▶ [Task item]: Return, word for word, only the lines of the data below that lie between the line with "pink line: moved 2 px left, 4 px up" and the line with "gray star: moved 39 px up", those two lines included.

▶ [Provided data]:
****************************************
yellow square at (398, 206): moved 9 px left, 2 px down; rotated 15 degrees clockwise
****************************************
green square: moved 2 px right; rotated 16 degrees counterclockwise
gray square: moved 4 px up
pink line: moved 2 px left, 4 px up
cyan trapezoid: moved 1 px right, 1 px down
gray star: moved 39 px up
****************************************
▶ [Written reply]:
pink line: moved 2 px left, 4 px up
cyan trapezoid: moved 1 px right, 1 px down
gray star: moved 39 px up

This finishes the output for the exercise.